• Work task
Check every line below for the word "slope" and give only the number of lines where it appears.

■ ■ ■ ■ ■ ■ ■

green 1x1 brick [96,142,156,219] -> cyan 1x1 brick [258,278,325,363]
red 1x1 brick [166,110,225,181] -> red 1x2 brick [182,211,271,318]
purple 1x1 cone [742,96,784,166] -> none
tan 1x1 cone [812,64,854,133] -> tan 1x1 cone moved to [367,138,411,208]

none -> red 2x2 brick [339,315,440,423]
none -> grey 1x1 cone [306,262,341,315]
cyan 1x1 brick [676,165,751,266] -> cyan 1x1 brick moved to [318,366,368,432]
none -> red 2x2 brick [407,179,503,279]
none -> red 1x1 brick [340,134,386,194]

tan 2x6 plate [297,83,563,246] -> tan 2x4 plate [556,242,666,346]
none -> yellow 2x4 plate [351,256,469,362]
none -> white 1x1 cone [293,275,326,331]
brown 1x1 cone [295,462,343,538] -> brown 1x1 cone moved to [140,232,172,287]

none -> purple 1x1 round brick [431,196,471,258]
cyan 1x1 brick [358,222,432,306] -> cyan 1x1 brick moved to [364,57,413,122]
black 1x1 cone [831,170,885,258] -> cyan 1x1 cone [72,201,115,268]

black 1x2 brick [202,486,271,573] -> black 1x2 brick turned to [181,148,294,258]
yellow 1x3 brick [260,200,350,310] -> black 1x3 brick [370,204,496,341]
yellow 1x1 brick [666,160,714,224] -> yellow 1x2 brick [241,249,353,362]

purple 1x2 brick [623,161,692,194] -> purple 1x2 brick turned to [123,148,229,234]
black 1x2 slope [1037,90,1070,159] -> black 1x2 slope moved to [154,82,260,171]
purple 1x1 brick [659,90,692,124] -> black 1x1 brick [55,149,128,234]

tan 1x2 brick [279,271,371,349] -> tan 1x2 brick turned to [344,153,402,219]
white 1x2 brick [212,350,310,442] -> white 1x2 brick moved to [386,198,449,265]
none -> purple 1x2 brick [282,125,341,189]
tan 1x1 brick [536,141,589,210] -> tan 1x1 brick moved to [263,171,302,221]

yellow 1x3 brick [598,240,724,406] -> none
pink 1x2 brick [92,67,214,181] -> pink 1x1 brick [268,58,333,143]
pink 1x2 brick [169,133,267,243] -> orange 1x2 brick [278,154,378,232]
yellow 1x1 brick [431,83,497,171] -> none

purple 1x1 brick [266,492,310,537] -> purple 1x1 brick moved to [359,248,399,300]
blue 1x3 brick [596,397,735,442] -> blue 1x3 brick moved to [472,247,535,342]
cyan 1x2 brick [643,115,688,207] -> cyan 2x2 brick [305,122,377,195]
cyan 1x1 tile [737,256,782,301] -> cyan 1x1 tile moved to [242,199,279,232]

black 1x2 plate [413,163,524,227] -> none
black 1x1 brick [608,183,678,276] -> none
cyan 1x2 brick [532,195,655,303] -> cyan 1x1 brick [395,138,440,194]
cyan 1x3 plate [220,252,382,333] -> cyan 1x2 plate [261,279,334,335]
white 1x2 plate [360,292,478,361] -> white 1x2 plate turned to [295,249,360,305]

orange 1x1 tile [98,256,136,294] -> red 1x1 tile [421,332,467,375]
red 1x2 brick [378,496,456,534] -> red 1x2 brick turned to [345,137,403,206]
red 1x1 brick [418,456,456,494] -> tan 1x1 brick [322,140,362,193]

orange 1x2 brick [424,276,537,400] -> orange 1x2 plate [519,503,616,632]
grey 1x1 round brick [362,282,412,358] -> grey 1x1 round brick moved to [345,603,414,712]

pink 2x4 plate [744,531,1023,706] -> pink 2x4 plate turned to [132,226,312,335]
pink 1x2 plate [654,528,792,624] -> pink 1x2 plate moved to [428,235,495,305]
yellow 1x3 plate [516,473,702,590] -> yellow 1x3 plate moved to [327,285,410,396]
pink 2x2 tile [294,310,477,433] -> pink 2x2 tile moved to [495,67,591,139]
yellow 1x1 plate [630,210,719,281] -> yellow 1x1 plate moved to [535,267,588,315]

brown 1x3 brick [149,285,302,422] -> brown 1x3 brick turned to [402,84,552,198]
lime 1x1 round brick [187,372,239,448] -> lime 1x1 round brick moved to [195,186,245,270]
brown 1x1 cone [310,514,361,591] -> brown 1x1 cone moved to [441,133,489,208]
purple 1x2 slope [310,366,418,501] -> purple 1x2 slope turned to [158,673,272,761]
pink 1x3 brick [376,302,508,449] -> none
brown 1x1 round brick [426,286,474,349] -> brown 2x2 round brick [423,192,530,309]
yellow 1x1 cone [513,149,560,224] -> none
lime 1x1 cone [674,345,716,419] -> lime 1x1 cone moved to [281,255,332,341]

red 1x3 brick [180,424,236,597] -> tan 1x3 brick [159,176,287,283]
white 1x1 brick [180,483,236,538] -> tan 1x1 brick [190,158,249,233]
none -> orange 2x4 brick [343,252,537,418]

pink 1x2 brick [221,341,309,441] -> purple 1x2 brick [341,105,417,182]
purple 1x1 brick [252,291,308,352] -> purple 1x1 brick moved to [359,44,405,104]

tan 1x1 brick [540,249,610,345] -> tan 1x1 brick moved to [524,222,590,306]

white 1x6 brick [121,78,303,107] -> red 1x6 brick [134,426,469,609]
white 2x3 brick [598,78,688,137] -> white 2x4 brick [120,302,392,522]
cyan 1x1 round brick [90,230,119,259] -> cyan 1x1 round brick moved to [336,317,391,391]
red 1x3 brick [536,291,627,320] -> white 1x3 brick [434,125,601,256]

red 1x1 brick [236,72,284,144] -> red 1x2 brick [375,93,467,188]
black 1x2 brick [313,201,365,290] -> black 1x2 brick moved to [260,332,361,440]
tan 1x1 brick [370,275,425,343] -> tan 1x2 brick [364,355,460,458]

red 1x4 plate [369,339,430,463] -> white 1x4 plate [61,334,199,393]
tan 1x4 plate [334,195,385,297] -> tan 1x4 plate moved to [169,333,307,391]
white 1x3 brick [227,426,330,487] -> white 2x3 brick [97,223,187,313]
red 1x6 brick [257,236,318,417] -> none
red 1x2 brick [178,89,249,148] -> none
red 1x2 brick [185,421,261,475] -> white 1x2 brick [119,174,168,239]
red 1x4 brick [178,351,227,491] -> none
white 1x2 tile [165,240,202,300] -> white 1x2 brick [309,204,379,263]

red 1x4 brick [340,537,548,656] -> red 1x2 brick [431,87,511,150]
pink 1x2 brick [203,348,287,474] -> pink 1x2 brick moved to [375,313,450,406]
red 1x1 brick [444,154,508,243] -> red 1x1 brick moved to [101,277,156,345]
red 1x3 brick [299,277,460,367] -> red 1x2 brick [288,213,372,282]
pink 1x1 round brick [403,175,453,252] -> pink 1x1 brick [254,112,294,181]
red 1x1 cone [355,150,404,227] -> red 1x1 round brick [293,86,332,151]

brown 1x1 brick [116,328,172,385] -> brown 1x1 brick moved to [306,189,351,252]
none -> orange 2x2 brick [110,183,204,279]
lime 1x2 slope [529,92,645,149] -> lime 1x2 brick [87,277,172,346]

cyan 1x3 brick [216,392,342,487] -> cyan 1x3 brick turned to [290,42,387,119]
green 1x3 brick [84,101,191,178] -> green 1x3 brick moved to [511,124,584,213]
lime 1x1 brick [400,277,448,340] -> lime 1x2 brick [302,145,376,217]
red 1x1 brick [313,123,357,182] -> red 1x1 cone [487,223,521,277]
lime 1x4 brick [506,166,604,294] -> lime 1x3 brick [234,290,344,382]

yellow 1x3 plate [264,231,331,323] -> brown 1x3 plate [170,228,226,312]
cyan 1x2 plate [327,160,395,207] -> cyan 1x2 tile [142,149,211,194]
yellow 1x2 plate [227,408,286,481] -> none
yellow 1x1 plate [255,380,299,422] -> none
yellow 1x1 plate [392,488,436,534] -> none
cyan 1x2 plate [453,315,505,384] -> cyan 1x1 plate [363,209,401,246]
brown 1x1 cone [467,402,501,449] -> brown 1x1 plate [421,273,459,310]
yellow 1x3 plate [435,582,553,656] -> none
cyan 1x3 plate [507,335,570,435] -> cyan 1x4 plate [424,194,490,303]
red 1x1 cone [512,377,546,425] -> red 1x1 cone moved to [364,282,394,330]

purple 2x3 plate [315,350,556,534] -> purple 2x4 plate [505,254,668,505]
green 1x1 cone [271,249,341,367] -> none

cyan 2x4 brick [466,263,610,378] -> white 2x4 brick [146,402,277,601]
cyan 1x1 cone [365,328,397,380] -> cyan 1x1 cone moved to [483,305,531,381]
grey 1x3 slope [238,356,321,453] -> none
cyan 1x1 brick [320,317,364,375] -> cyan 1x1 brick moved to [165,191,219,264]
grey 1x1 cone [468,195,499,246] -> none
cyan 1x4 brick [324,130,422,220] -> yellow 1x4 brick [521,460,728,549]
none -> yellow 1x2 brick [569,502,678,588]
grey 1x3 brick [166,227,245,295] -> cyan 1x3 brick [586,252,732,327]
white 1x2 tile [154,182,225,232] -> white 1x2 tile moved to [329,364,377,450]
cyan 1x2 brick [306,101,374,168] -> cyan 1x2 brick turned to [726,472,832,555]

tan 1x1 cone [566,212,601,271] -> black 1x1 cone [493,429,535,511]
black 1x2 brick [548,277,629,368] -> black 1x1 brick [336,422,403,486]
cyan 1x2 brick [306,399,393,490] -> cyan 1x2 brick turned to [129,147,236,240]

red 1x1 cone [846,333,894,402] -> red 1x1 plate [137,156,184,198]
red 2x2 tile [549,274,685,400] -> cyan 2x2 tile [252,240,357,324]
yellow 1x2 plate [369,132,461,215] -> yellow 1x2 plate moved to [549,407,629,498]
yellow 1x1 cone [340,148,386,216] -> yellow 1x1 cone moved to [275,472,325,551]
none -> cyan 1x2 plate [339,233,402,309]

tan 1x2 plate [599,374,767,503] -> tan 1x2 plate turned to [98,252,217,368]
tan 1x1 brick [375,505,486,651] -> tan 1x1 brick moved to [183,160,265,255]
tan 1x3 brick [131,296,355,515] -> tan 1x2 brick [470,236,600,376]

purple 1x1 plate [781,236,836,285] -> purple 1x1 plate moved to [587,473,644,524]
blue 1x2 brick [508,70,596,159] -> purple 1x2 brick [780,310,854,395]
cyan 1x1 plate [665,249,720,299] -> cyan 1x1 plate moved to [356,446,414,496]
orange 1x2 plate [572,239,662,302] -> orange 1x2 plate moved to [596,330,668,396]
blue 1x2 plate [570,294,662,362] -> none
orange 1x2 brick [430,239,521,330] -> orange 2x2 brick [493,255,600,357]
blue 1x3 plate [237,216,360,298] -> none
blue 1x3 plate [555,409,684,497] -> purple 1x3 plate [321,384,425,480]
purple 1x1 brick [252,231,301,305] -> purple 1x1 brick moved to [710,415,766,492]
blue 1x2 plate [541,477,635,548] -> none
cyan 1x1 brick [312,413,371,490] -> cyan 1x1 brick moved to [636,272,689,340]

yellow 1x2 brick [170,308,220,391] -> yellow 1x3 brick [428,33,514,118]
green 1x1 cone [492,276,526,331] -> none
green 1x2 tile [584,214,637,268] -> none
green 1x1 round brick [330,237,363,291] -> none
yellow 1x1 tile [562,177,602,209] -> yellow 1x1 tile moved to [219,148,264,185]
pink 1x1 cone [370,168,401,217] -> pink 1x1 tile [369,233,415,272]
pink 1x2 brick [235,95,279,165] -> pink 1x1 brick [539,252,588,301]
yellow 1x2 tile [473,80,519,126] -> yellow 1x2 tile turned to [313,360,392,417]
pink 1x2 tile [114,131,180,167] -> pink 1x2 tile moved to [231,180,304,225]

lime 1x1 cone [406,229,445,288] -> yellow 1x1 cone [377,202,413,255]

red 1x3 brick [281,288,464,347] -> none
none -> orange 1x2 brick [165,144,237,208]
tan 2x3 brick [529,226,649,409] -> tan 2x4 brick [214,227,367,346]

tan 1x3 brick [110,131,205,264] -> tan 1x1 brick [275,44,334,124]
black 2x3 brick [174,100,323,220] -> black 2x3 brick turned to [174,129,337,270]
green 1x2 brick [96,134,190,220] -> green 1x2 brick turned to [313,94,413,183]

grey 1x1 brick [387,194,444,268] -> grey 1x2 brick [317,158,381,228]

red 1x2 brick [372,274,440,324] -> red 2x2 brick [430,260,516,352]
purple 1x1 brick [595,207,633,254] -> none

■ ■ ■ ■ ■ ■ ■

• Solution for this task
4